Task description:
The answer must be the full listing, written out exactly.

Input data:
**********
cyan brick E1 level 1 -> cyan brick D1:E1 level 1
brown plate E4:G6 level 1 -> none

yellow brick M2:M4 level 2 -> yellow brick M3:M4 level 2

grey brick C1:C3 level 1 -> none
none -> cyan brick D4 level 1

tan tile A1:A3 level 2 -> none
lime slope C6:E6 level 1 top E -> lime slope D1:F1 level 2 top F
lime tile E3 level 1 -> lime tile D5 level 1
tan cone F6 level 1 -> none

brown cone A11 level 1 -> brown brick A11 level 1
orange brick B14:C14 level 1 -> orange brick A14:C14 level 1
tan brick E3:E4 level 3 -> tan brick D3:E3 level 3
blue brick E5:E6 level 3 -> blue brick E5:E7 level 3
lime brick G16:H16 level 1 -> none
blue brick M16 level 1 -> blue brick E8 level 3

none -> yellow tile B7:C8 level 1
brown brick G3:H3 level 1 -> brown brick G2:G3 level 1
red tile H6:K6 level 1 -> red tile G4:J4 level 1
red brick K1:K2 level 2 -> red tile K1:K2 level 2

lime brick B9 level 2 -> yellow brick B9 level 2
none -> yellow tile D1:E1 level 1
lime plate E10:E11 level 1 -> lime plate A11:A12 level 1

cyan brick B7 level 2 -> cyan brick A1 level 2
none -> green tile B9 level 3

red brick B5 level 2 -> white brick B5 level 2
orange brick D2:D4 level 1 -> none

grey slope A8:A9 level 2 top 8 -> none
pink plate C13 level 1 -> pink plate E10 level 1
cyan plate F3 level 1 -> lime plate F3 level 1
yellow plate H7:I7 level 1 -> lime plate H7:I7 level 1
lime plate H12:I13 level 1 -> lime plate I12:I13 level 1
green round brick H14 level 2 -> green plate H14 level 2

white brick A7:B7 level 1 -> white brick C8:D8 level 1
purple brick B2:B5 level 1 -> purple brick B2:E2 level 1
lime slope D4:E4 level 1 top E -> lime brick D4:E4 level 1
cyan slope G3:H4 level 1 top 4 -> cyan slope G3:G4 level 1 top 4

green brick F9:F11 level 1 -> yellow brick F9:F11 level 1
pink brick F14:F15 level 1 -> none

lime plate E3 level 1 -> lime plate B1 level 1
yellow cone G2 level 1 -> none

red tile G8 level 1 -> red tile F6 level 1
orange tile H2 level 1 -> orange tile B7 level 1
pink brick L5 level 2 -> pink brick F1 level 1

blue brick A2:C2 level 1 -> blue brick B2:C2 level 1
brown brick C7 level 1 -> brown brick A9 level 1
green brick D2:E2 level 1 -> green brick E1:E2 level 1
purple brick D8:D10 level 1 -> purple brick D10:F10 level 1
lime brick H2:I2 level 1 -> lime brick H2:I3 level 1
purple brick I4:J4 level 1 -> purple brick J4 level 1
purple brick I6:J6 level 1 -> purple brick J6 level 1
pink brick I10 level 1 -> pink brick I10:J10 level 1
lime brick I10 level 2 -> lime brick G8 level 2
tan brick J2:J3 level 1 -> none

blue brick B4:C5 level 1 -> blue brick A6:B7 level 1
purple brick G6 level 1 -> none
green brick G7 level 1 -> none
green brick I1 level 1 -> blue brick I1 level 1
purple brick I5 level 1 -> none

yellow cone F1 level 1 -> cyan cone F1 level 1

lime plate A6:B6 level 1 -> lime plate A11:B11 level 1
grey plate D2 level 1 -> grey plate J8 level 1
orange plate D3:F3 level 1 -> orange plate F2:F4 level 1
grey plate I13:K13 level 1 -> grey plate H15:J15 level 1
**********
Output of the task:
cyan brick E1 level 1 -> cyan brick D1:E1 level 1
brown plate E4:G6 level 1 -> none

yellow brick M2:M4 level 2 -> yellow brick M3:M4 level 2

grey brick C1:C3 level 1 -> none
none -> cyan brick D4 level 1

tan tile A1:A3 level 2 -> none
lime slope C6:E6 level 1 top E -> lime slope D1:F1 level 2 top F
lime tile E3 level 1 -> lime tile D5 level 1
tan cone F6 level 1 -> none

brown cone A11 level 1 -> brown brick A11 level 1
orange brick B14:C14 level 1 -> orange brick A14:C14 level 1
tan brick E3:E4 level 3 -> tan brick D3:E3 level 3
blue brick E5:E6 level 3 -> blue brick E5:E7 level 3
lime brick G16:H16 level 1 -> none
blue brick M16 level 1 -> blue brick E8 level 3

none -> yellow tile B7:C8 level 1
brown brick G3:H3 level 1 -> brown brick G2:G3 level 1
red tile H6:K6 level 1 -> red tile G4:J4 level 1
red brick K1:K2 level 2 -> red tile K1:K2 level 2

lime brick B9 level 2 -> yellow brick B9 level 2
none -> yellow tile D1:E1 level 1
lime plate E10:E11 level 1 -> lime plate A11:A12 level 1

cyan brick B7 level 2 -> cyan brick A1 level 2
none -> green tile B9 level 3

red brick B5 level 2 -> white brick B5 level 2
orange brick D2:D4 level 1 -> none

grey slope A8:A9 level 2 top 8 -> none
pink plate C13 level 1 -> pink plate E10 level 1
cyan plate F3 level 1 -> lime plate F3 level 1
yellow plate H7:I7 level 1 -> lime plate H7:I7 level 1
lime plate H12:I13 level 1 -> lime plate I12:I13 level 1
green round brick H14 level 2 -> green plate H14 level 2

white brick A7:B7 level 1 -> white brick C8:D8 level 1
purple brick B2:B5 level 1 -> purple brick B2:E2 level 1
lime slope D4:E4 level 1 top E -> lime brick D4:E4 level 1
cyan slope G3:H4 level 1 top 4 -> cyan slope G3:G4 level 1 top 4

green brick F9:F11 level 1 -> yellow brick F9:F11 level 1
pink brick F14:F15 level 1 -> none

lime plate E3 level 1 -> lime plate B1 level 1
yellow cone G2 level 1 -> none

red tile G8 level 1 -> red tile F6 level 1
orange tile H2 level 1 -> orange tile B7 level 1
pink brick L5 level 2 -> pink brick F1 level 1

blue brick A2:C2 level 1 -> blue brick B2:C2 level 1
brown brick C7 level 1 -> brown brick A9 level 1
green brick D2:E2 level 1 -> green brick E1:E2 level 1
purple brick D8:D10 level 1 -> purple brick D10:F10 level 1
lime brick H2:I2 level 1 -> lime brick H2:I3 level 1
purple brick I4:J4 level 1 -> purple brick J4 level 1
purple brick I6:J6 level 1 -> purple brick J6 level 1
pink brick I10 level 1 -> pink brick I10:J10 level 1
lime brick I10 level 2 -> lime brick G8 level 2
tan brick J2:J3 level 1 -> none

blue brick B4:C5 level 1 -> blue brick A6:B7 level 1
purple brick G6 level 1 -> none
green brick G7 level 1 -> none
green brick I1 level 1 -> blue brick I1 level 1
purple brick I5 level 1 -> none

yellow cone F1 level 1 -> cyan cone F1 level 1

lime plate A6:B6 level 1 -> lime plate A11:B11 level 1
grey plate D2 level 1 -> grey plate J8 level 1
orange plate D3:F3 level 1 -> orange plate F2:F4 level 1
grey plate I13:K13 level 1 -> grey plate H15:J15 level 1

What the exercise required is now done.